All lines in the data that hold the word "removed" need copying.

**DATA TO USE**
Start of Block

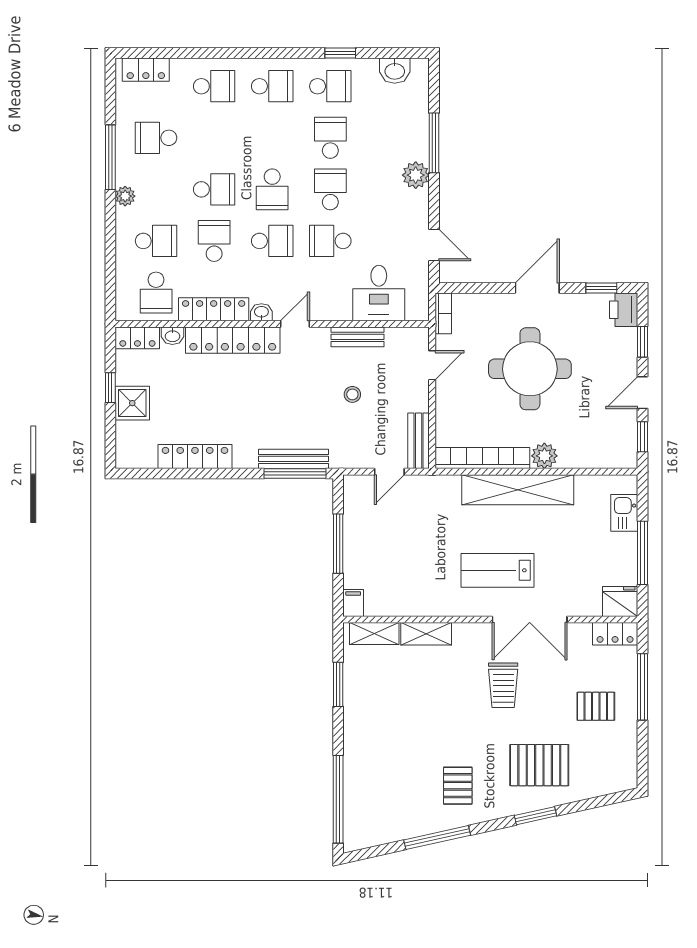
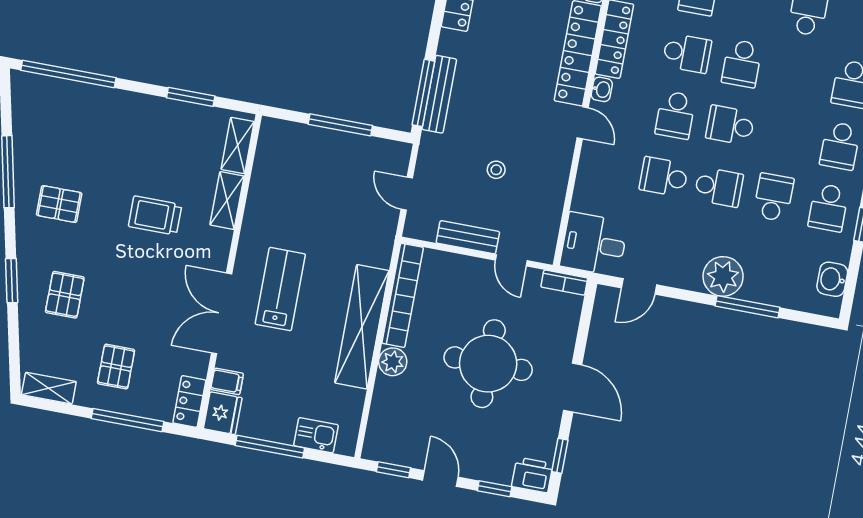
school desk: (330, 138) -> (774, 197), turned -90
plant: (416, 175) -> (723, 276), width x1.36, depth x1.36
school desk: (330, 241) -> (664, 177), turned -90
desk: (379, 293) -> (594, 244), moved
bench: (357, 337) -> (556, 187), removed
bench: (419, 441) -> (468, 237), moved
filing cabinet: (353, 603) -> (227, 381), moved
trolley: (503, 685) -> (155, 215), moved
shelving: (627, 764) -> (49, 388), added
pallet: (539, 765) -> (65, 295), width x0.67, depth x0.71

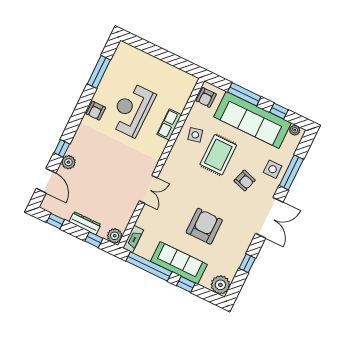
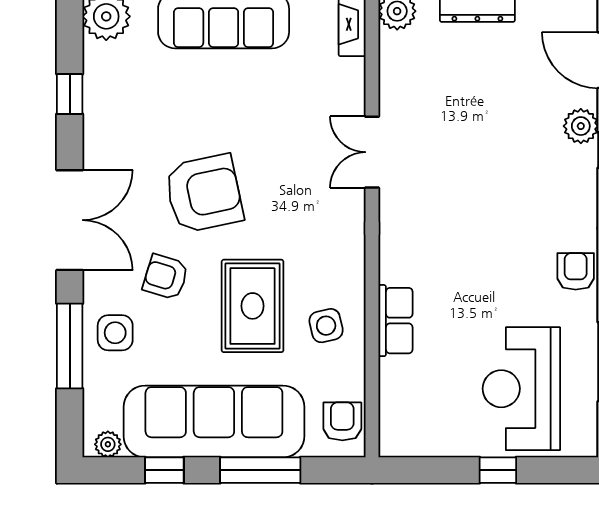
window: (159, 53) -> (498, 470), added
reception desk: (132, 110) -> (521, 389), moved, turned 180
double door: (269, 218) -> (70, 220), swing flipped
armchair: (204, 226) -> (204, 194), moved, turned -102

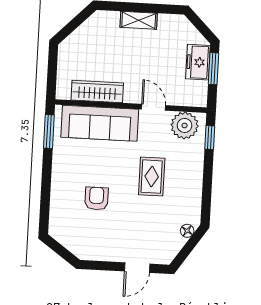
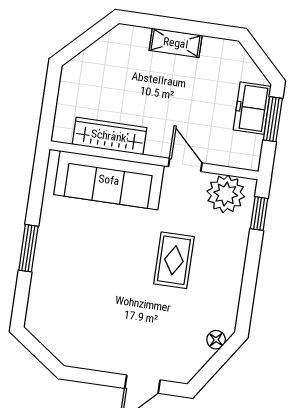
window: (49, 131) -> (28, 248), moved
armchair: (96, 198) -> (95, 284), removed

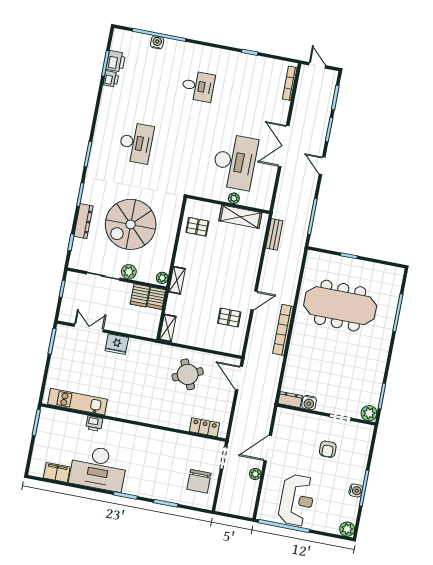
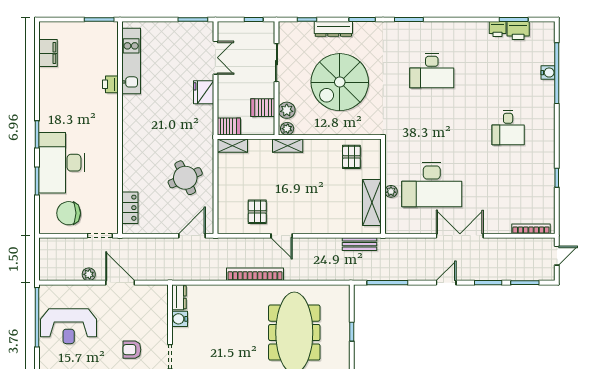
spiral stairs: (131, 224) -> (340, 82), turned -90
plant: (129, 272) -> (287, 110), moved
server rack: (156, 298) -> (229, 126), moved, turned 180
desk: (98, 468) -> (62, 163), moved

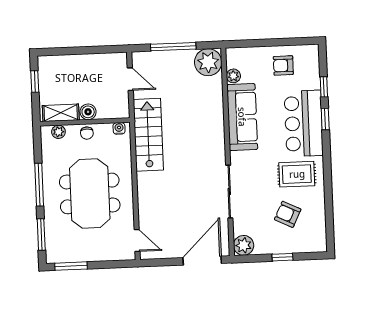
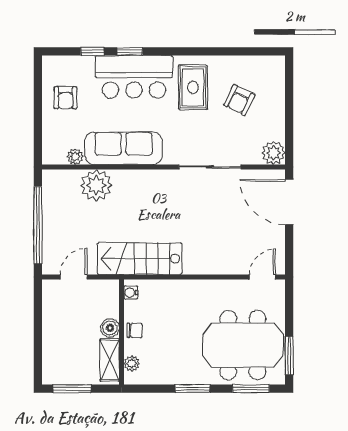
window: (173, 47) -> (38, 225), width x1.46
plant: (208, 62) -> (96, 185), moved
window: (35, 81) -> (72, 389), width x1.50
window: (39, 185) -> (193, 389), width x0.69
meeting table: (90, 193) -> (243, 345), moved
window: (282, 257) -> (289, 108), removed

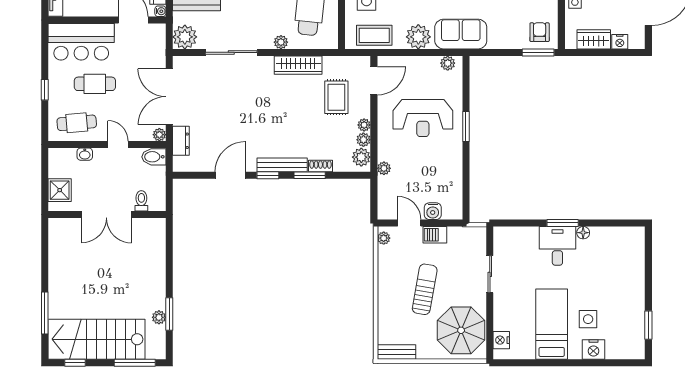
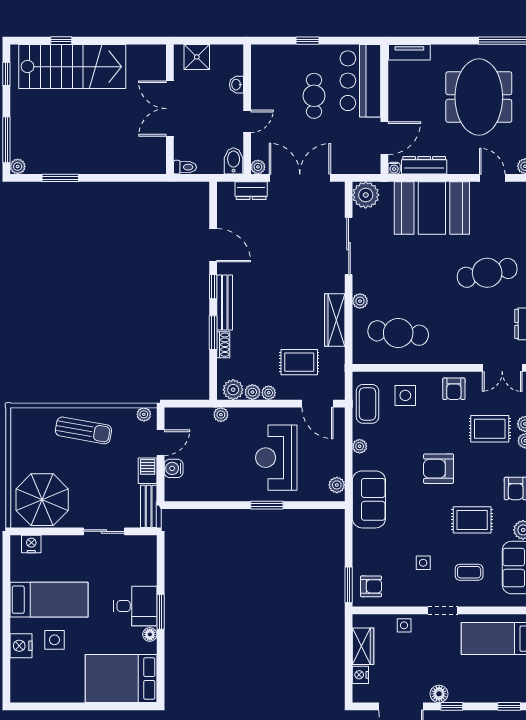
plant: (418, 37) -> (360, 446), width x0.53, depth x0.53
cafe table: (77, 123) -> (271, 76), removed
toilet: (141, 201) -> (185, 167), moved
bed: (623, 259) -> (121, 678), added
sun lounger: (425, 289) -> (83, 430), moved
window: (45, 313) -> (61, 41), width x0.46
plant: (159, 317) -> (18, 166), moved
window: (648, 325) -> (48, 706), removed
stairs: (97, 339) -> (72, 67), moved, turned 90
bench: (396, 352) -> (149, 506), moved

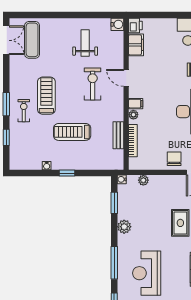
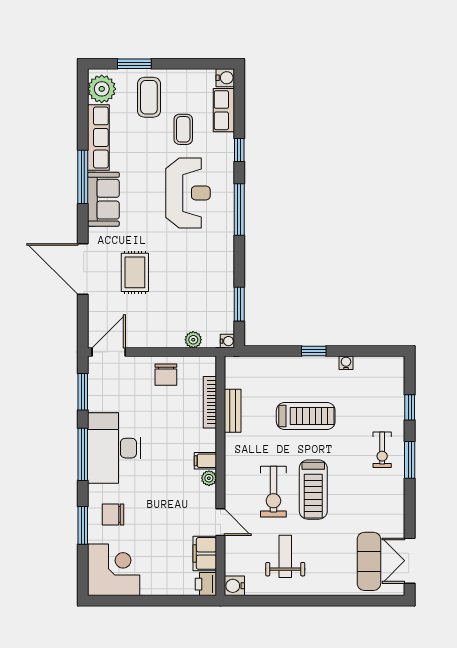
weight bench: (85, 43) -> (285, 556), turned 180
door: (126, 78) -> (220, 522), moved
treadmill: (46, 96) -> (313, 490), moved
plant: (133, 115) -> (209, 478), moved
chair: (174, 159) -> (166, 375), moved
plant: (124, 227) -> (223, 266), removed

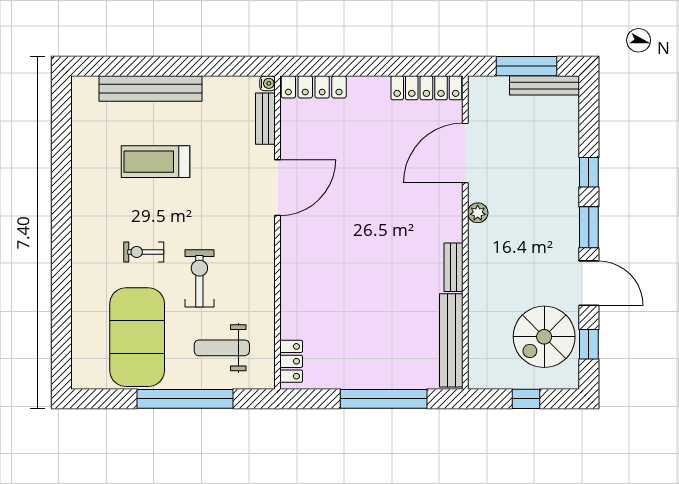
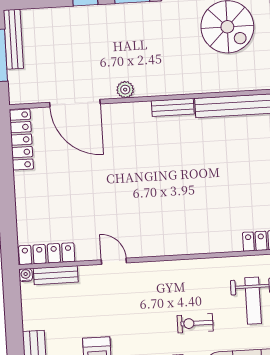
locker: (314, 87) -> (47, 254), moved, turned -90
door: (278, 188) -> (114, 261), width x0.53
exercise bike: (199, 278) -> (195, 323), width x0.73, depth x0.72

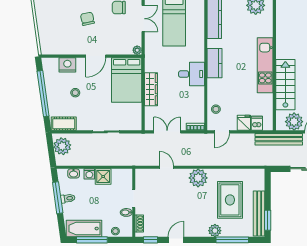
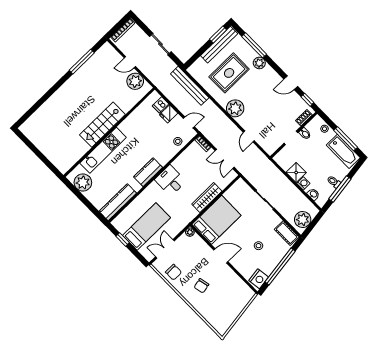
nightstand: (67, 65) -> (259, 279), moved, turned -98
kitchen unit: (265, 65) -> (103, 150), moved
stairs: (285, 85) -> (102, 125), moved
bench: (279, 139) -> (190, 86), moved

End of Block

**EXERCISE RESPONSE**
bench: (357, 337) -> (556, 187), removed
armchair: (96, 198) -> (95, 284), removed
window: (282, 257) -> (289, 108), removed
cafe table: (77, 123) -> (271, 76), removed
window: (648, 325) -> (48, 706), removed
plant: (124, 227) -> (223, 266), removed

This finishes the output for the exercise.